> **SUPPLIED INFORMATION**
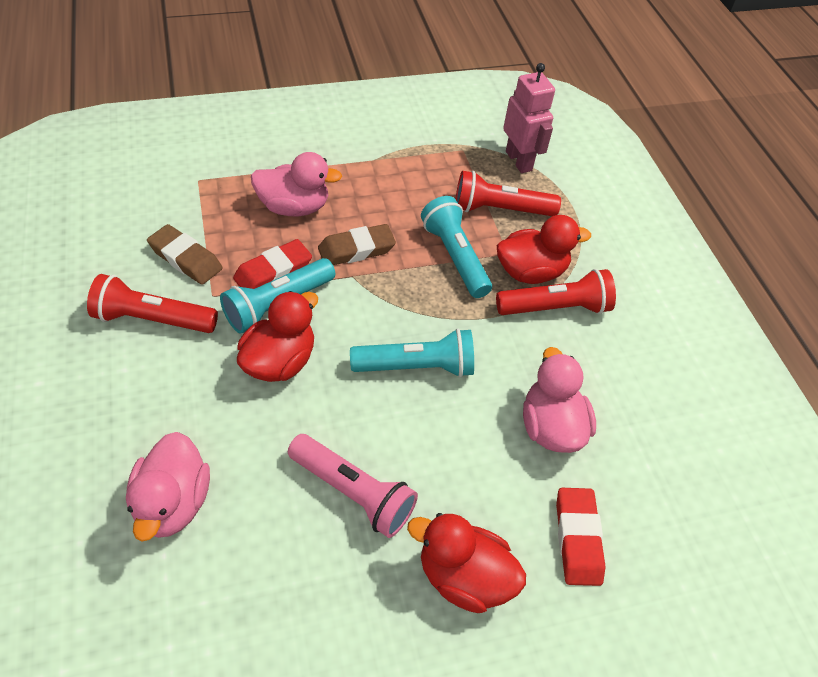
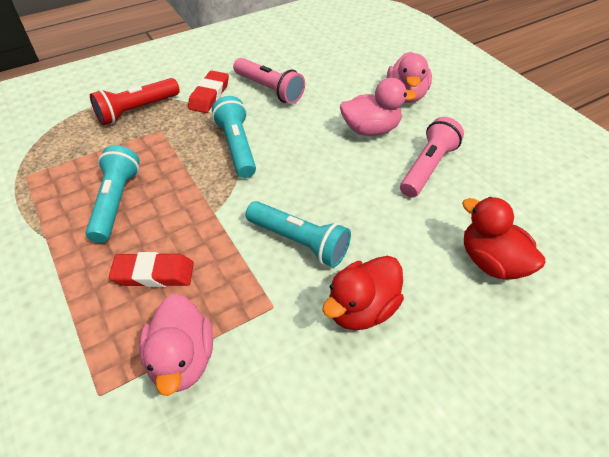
brown eraser: 2 -> 0
pink flashlight: 1 -> 2
pink robot: 1 -> 0
red duck: 3 -> 2
red flashlight: 3 -> 1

> **TASK DIRECTIONS**
Reprint the whole listing verbatim except for the pictures.

> **RESPONSE TO THIS EXERCISE**
brown eraser: 2 -> 0
pink flashlight: 1 -> 2
pink robot: 1 -> 0
red duck: 3 -> 2
red flashlight: 3 -> 1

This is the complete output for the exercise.